### Written task
Copy the listing exactly as given. Omit every picture.

*** Data to process ***

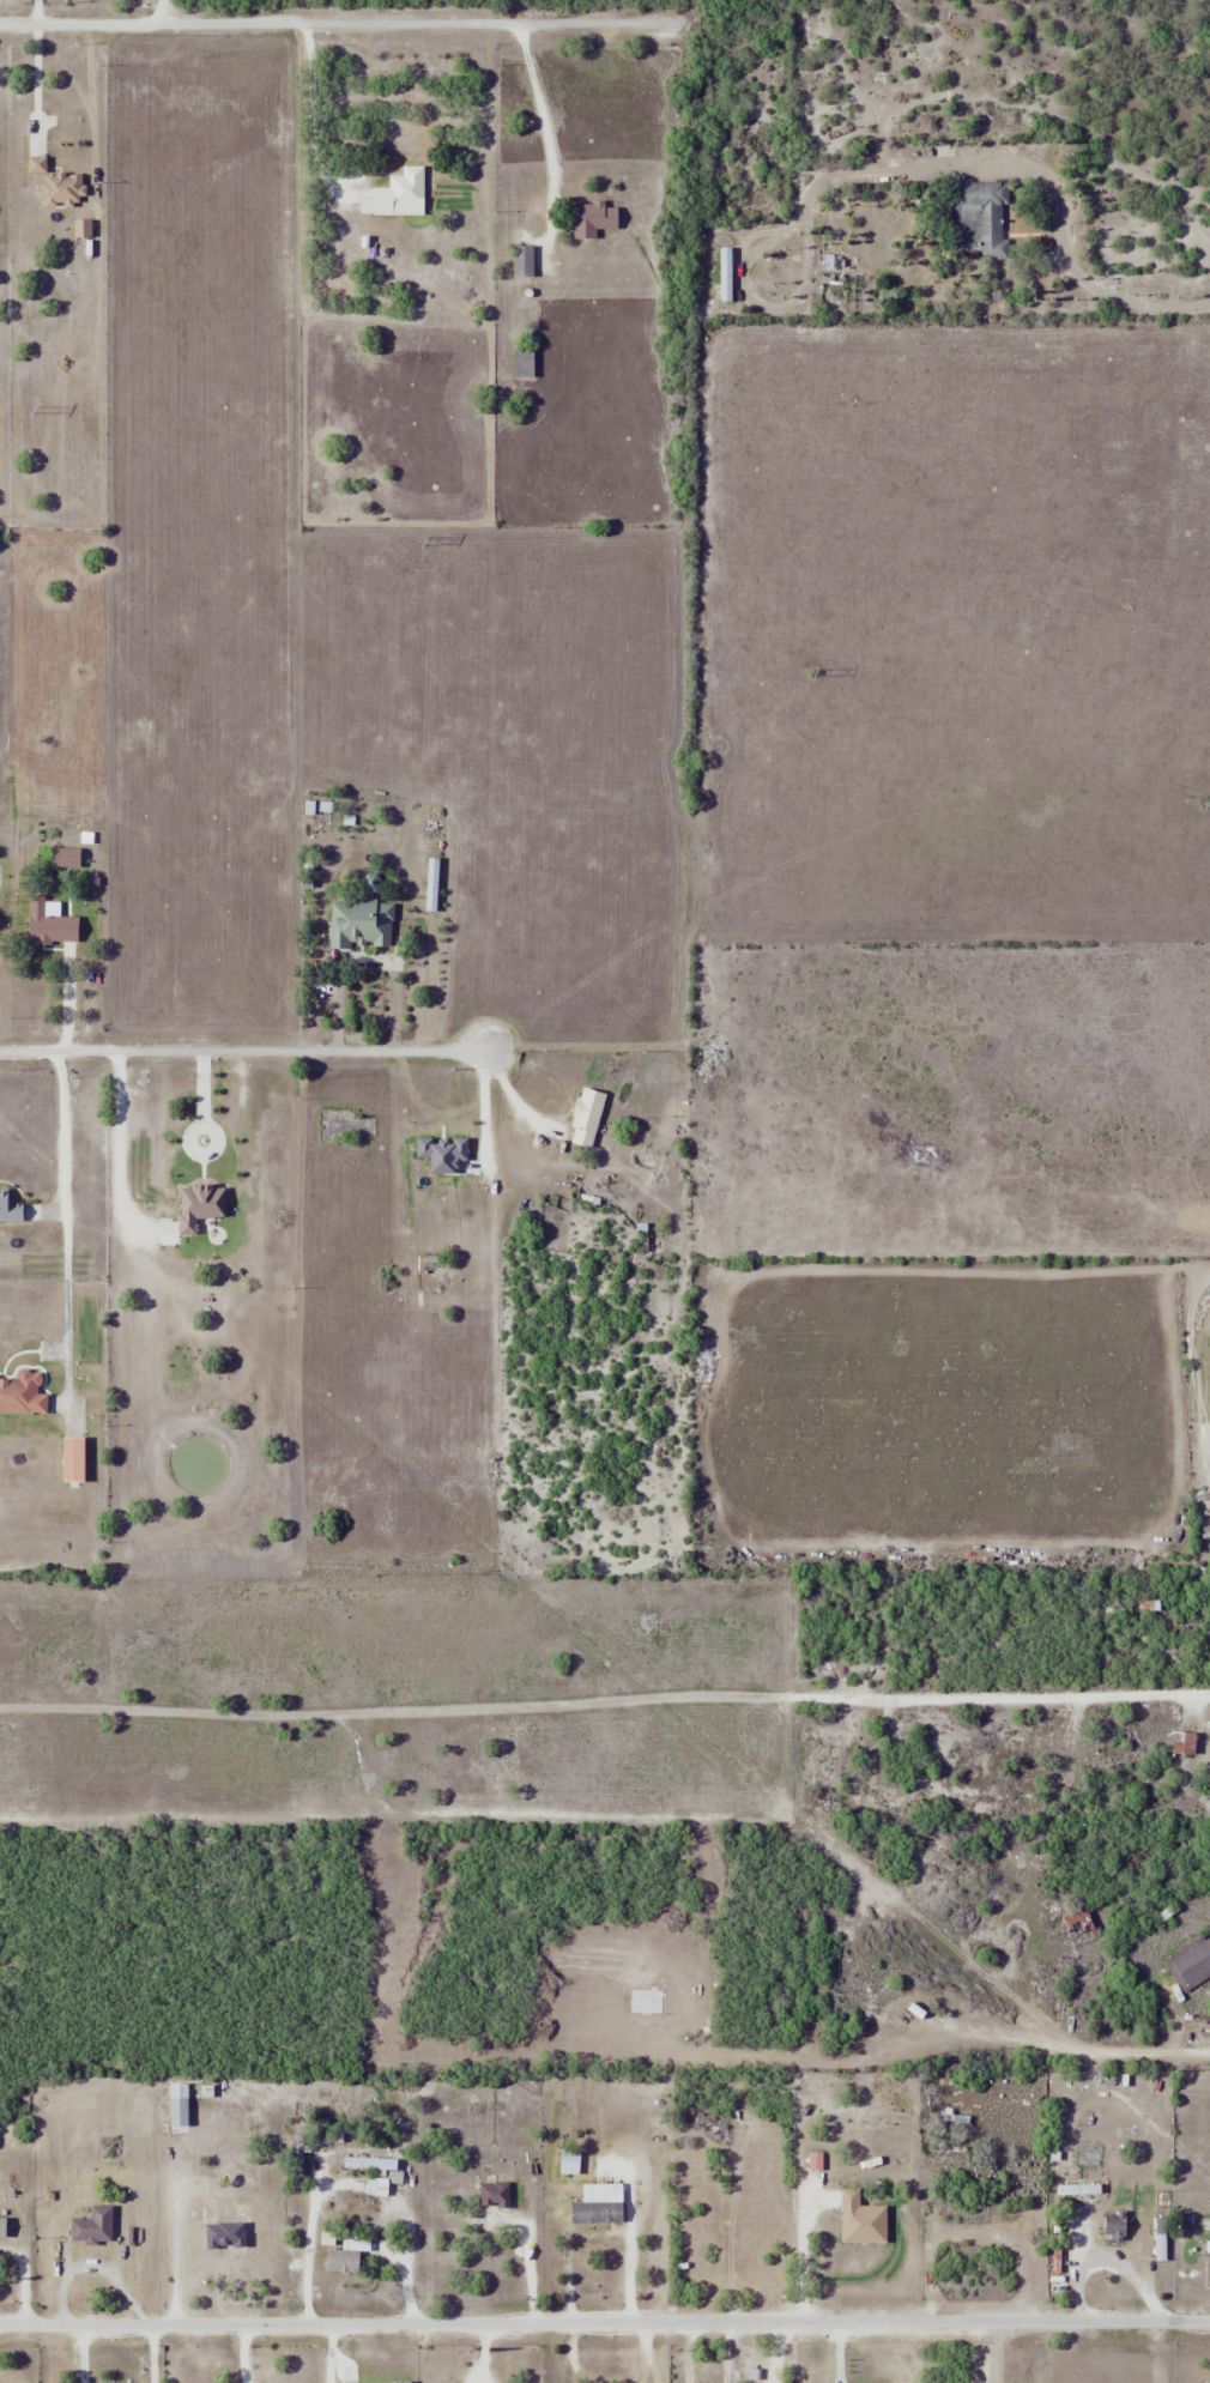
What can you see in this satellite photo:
road: (337, 22)
road: (309, 111)
building: (62, 191)
building: (399, 192)
road: (1053, 213)
building: (985, 218)
building: (591, 220)
building: (347, 246)
building: (522, 262)
building: (725, 275)
building: (522, 363)
power tower: (33, 410)
power tower: (422, 541)
power tower: (812, 673)
power tower: (1198, 803)
building: (431, 846)
building: (66, 858)
building: (360, 924)
building: (50, 925)
road: (240, 1050)
road: (509, 1095)
building: (586, 1118)
road: (115, 1141)
road: (61, 1205)
building: (9, 1208)
building: (22, 1395)
building: (1183, 1743)
building: (976, 1792)
building: (1191, 1963)
building: (870, 1996)
road: (1187, 2026)
building: (297, 2161)
building: (569, 2163)
building: (371, 2164)
building: (493, 2196)
building: (601, 2204)
building: (861, 2220)
building: (93, 2227)
building: (1112, 2232)
road: (169, 2235)
building: (1208, 2248)
road: (91, 2262)
road: (20, 2280)
road: (604, 2324)
road: (149, 2354)
road: (246, 2354)
road: (333, 2354)
building: (1208, 2382)

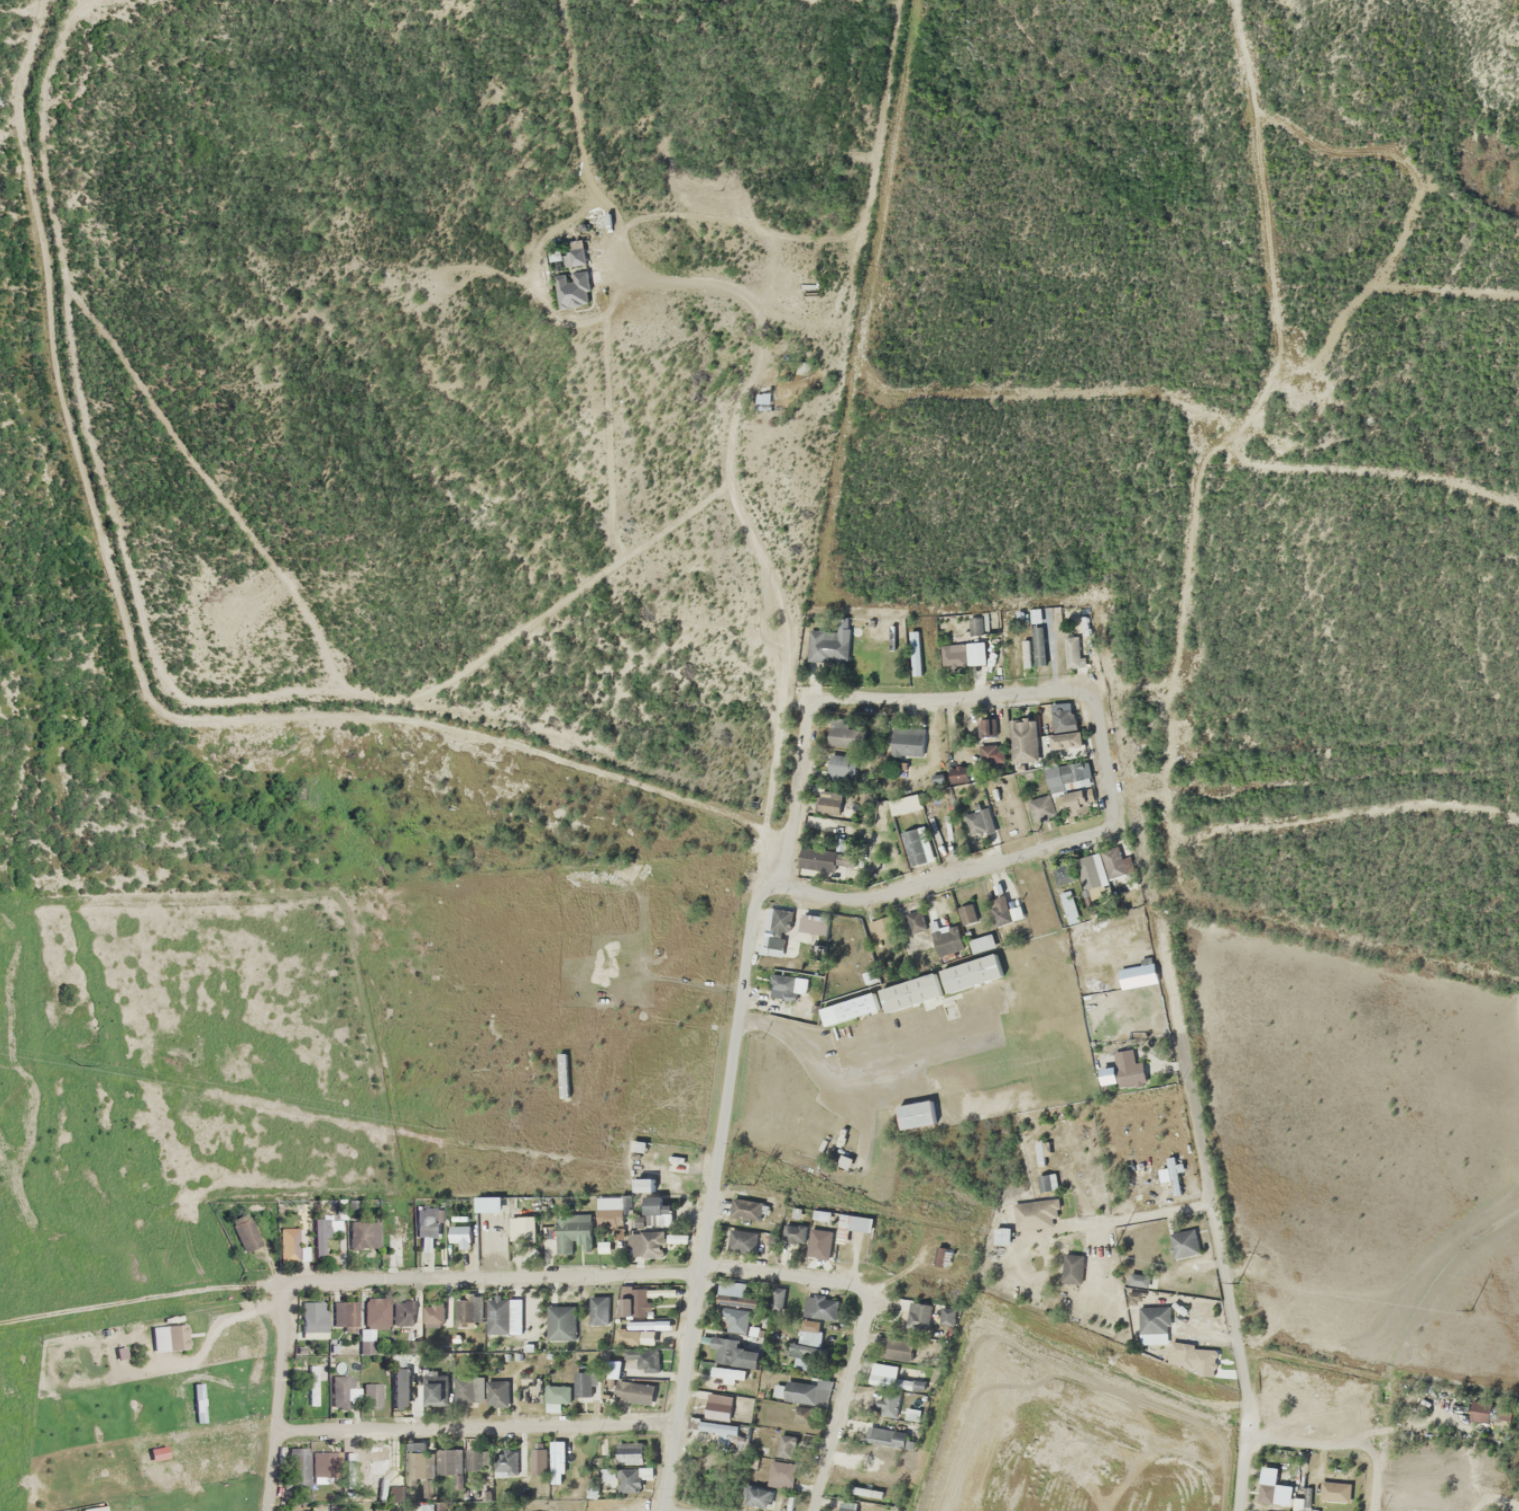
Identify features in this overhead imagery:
building: (570, 253)
building: (974, 623)
building: (1071, 652)
building: (975, 653)
building: (1025, 654)
road: (364, 717)
building: (1063, 720)
building: (846, 733)
building: (907, 740)
building: (1065, 740)
building: (1024, 741)
road: (335, 754)
building: (965, 754)
building: (991, 755)
building: (841, 766)
building: (960, 773)
building: (1065, 775)
road: (1112, 798)
road: (797, 801)
building: (1078, 802)
building: (904, 804)
building: (1041, 809)
building: (975, 822)
building: (914, 847)
building: (824, 858)
building: (1115, 869)
building: (966, 913)
building: (915, 921)
building: (947, 940)
building: (981, 943)
building: (970, 973)
building: (1136, 974)
building: (909, 992)
building: (849, 1008)
road: (732, 1024)
building: (1122, 1071)
building: (915, 1114)
building: (1172, 1175)
building: (1046, 1181)
building: (644, 1185)
building: (745, 1208)
road: (1162, 1209)
building: (656, 1211)
building: (1039, 1211)
building: (426, 1222)
building: (522, 1228)
building: (572, 1232)
building: (460, 1233)
building: (793, 1233)
building: (319, 1236)
road: (1217, 1236)
building: (401, 1238)
building: (740, 1240)
building: (819, 1242)
building: (1182, 1242)
building: (288, 1243)
building: (648, 1243)
road: (683, 1271)
building: (1137, 1279)
building: (734, 1295)
building: (776, 1299)
building: (636, 1303)
building: (819, 1307)
building: (598, 1310)
building: (468, 1311)
building: (403, 1312)
building: (375, 1313)
building: (343, 1314)
building: (435, 1314)
building: (503, 1315)
building: (918, 1315)
building: (312, 1319)
building: (561, 1322)
building: (641, 1324)
building: (1153, 1324)
road: (688, 1340)
building: (806, 1344)
building: (896, 1349)
building: (733, 1353)
building: (632, 1360)
building: (1202, 1360)
building: (583, 1384)
building: (889, 1387)
building: (406, 1388)
building: (469, 1388)
building: (341, 1390)
building: (435, 1390)
building: (633, 1391)
building: (496, 1393)
building: (805, 1393)
building: (371, 1395)
building: (556, 1396)
road: (275, 1401)
building: (717, 1407)
building: (1479, 1411)
road: (475, 1427)
building: (718, 1427)
building: (885, 1436)
road: (1313, 1439)
building: (786, 1445)
building: (629, 1452)
building: (538, 1458)
building: (478, 1459)
building: (419, 1461)
building: (449, 1461)
building: (505, 1463)
building: (321, 1464)
building: (556, 1466)
building: (298, 1469)
building: (780, 1474)
road: (1375, 1478)
building: (613, 1480)
building: (426, 1488)
building: (861, 1491)
building: (1334, 1491)
building: (1268, 1493)
building: (395, 1495)
building: (758, 1497)
building: (847, 1505)
building: (428, 1506)

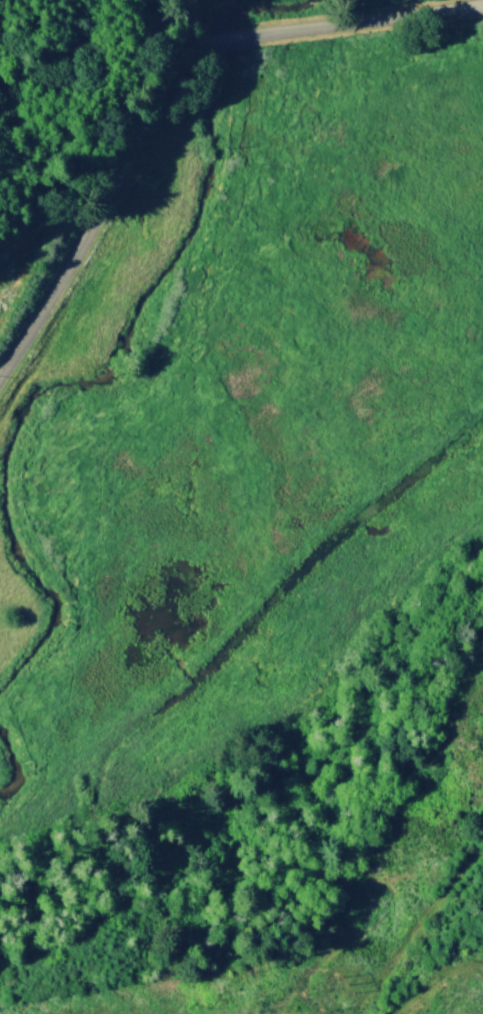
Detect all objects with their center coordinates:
road: (192, 22)
road: (170, 73)
power tower: (480, 706)
power tower: (335, 979)

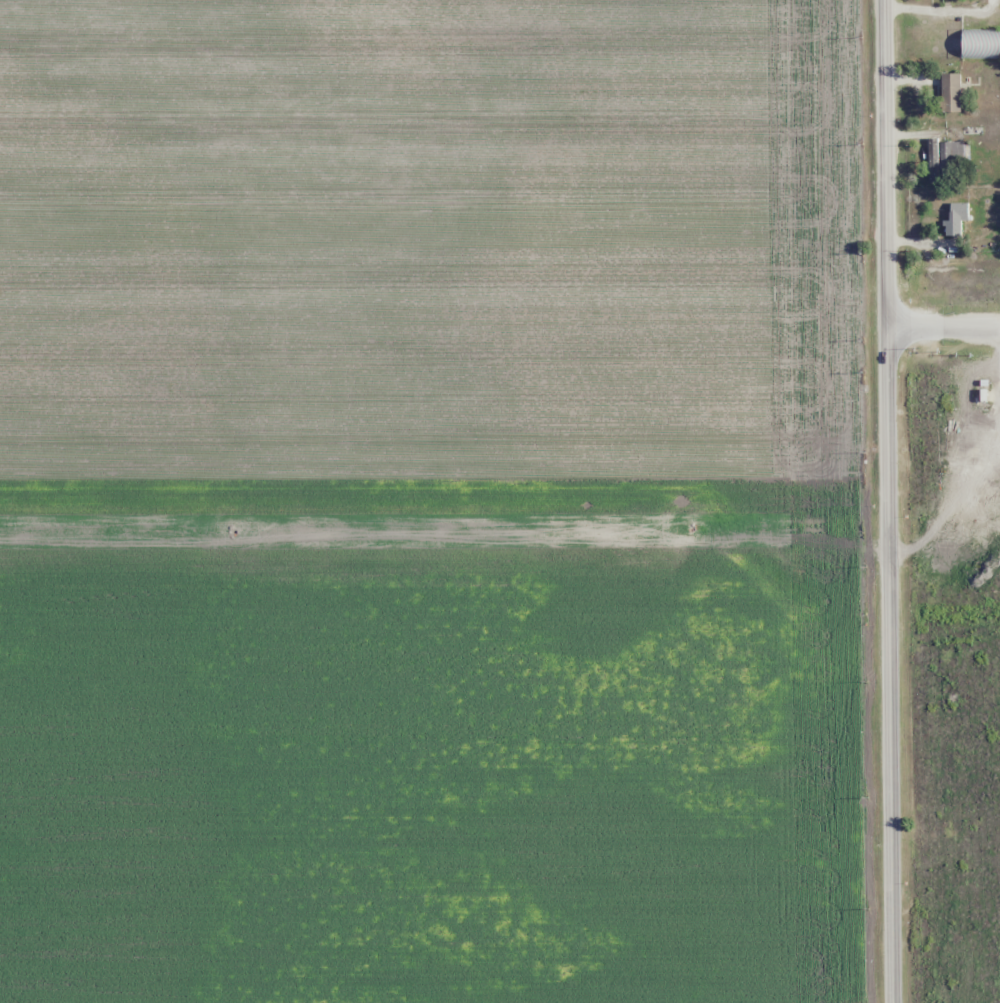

*** End of Data to process ***

### Result of the task
What can you see in this satellite photo:
road: (337, 22)
road: (309, 111)
building: (62, 191)
building: (399, 192)
road: (1053, 213)
building: (985, 218)
building: (591, 220)
building: (347, 246)
building: (522, 262)
building: (725, 275)
building: (522, 363)
power tower: (33, 410)
power tower: (422, 541)
power tower: (812, 673)
power tower: (1198, 803)
building: (431, 846)
building: (66, 858)
building: (360, 924)
building: (50, 925)
road: (240, 1050)
road: (509, 1095)
building: (586, 1118)
road: (115, 1141)
road: (61, 1205)
building: (9, 1208)
building: (22, 1395)
building: (1183, 1743)
building: (976, 1792)
building: (1191, 1963)
building: (870, 1996)
road: (1187, 2026)
building: (297, 2161)
building: (569, 2163)
building: (371, 2164)
building: (493, 2196)
building: (601, 2204)
building: (861, 2220)
building: (93, 2227)
building: (1112, 2232)
road: (169, 2235)
building: (1208, 2248)
road: (91, 2262)
road: (20, 2280)
road: (604, 2324)
road: (149, 2354)
road: (246, 2354)
road: (333, 2354)
building: (1208, 2382)

Identify features in this overhead imagery:
building: (570, 253)
building: (974, 623)
building: (1071, 652)
building: (975, 653)
building: (1025, 654)
road: (364, 717)
building: (1063, 720)
building: (846, 733)
building: (907, 740)
building: (1065, 740)
building: (1024, 741)
road: (335, 754)
building: (965, 754)
building: (991, 755)
building: (841, 766)
building: (960, 773)
building: (1065, 775)
road: (1112, 798)
road: (797, 801)
building: (1078, 802)
building: (904, 804)
building: (1041, 809)
building: (975, 822)
building: (914, 847)
building: (824, 858)
building: (1115, 869)
building: (966, 913)
building: (915, 921)
building: (947, 940)
building: (981, 943)
building: (970, 973)
building: (1136, 974)
building: (909, 992)
building: (849, 1008)
road: (732, 1024)
building: (1122, 1071)
building: (915, 1114)
building: (1172, 1175)
building: (1046, 1181)
building: (644, 1185)
building: (745, 1208)
road: (1162, 1209)
building: (656, 1211)
building: (1039, 1211)
building: (426, 1222)
building: (522, 1228)
building: (572, 1232)
building: (460, 1233)
building: (793, 1233)
building: (319, 1236)
road: (1217, 1236)
building: (401, 1238)
building: (740, 1240)
building: (819, 1242)
building: (1182, 1242)
building: (288, 1243)
building: (648, 1243)
road: (683, 1271)
building: (1137, 1279)
building: (734, 1295)
building: (776, 1299)
building: (636, 1303)
building: (819, 1307)
building: (598, 1310)
building: (468, 1311)
building: (403, 1312)
building: (375, 1313)
building: (343, 1314)
building: (435, 1314)
building: (503, 1315)
building: (918, 1315)
building: (312, 1319)
building: (561, 1322)
building: (641, 1324)
building: (1153, 1324)
road: (688, 1340)
building: (806, 1344)
building: (896, 1349)
building: (733, 1353)
building: (632, 1360)
building: (1202, 1360)
building: (583, 1384)
building: (889, 1387)
building: (406, 1388)
building: (469, 1388)
building: (341, 1390)
building: (435, 1390)
building: (633, 1391)
building: (496, 1393)
building: (805, 1393)
building: (371, 1395)
building: (556, 1396)
road: (275, 1401)
building: (717, 1407)
building: (1479, 1411)
road: (475, 1427)
building: (718, 1427)
building: (885, 1436)
road: (1313, 1439)
building: (786, 1445)
building: (629, 1452)
building: (538, 1458)
building: (478, 1459)
building: (419, 1461)
building: (449, 1461)
building: (505, 1463)
building: (321, 1464)
building: (556, 1466)
building: (298, 1469)
building: (780, 1474)
road: (1375, 1478)
building: (613, 1480)
building: (426, 1488)
building: (861, 1491)
building: (1334, 1491)
building: (1268, 1493)
building: (395, 1495)
building: (758, 1497)
building: (847, 1505)
building: (428, 1506)

Detect all objects with their center coordinates:
road: (192, 22)
road: (170, 73)
power tower: (480, 706)
power tower: (335, 979)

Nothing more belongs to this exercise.